### Requirement
Find how many lines in the material contain "lime"; your answer should be that number alone.

────────────────

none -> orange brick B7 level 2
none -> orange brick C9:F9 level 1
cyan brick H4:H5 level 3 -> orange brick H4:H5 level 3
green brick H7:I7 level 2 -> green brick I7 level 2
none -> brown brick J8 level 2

────────────────

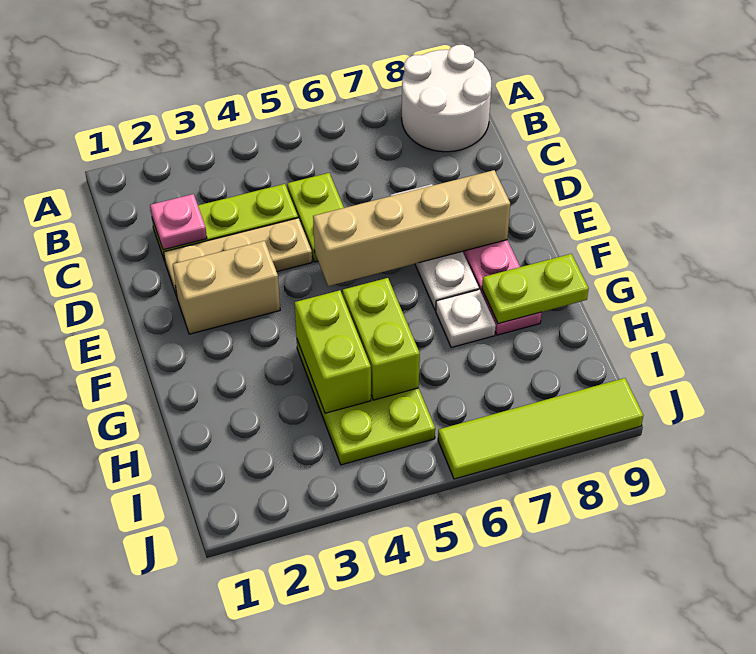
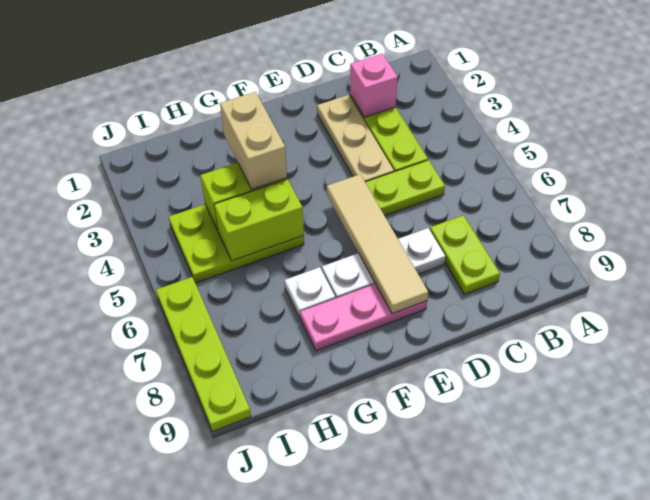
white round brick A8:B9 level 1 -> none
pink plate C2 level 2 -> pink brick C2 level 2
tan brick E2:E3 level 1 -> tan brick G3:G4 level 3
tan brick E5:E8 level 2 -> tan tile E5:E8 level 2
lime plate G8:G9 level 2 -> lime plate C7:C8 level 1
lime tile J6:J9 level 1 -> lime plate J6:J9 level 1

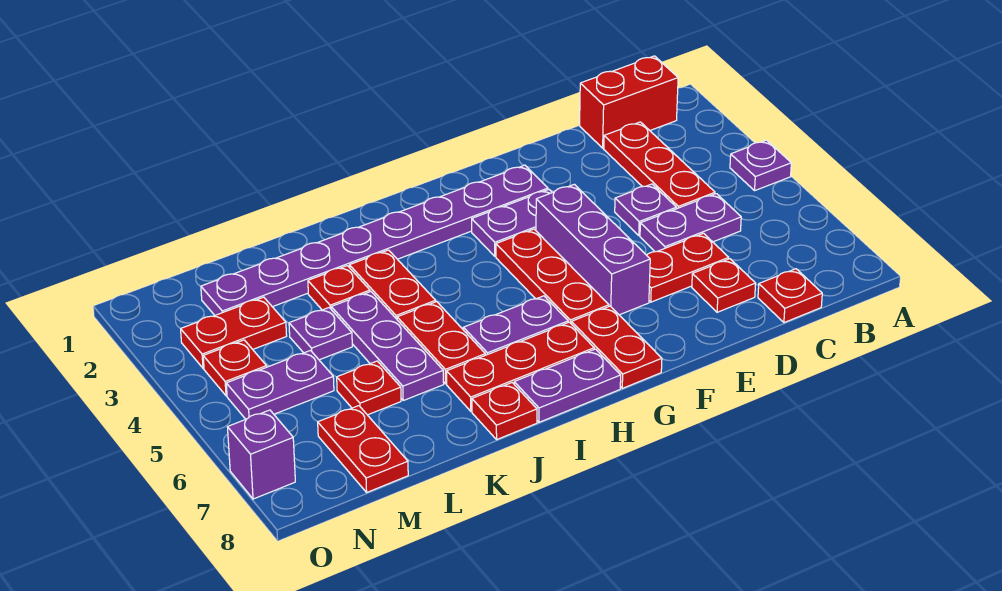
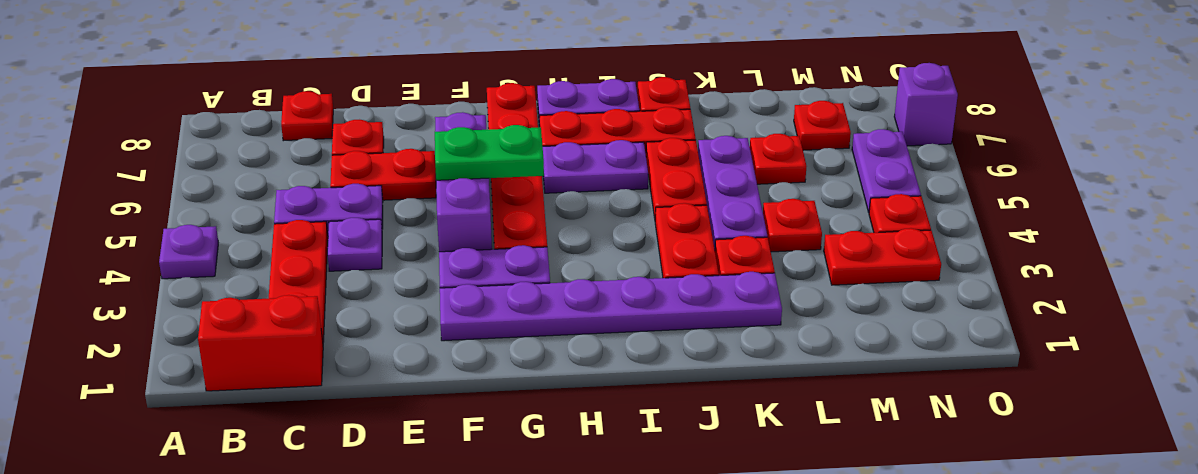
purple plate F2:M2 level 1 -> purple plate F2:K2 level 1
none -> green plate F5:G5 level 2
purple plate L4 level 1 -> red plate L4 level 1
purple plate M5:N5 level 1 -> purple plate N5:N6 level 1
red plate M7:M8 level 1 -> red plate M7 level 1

────────────────

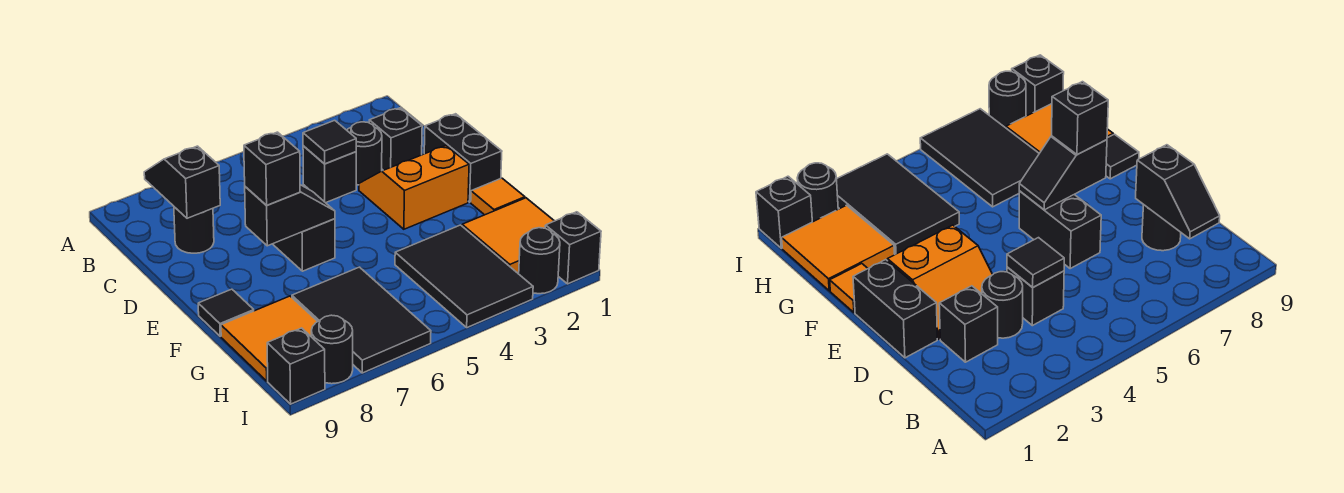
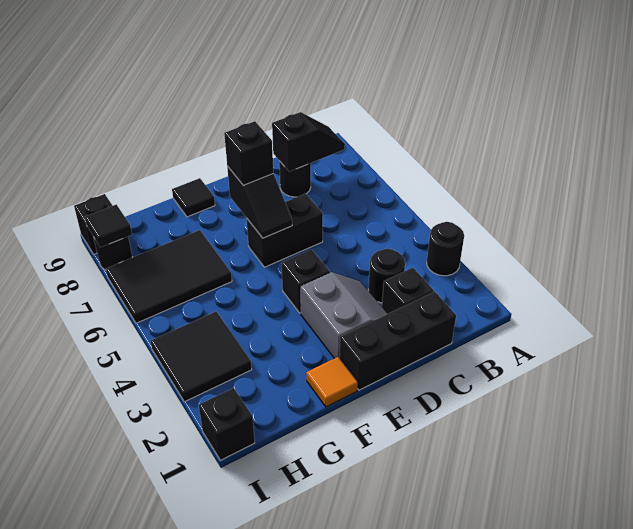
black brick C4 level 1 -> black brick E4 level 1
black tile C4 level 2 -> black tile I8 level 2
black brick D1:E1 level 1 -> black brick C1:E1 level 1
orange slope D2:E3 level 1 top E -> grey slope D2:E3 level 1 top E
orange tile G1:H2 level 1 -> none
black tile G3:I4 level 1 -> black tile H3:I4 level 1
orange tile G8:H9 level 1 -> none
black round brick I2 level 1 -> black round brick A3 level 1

────────────────

### Response area
2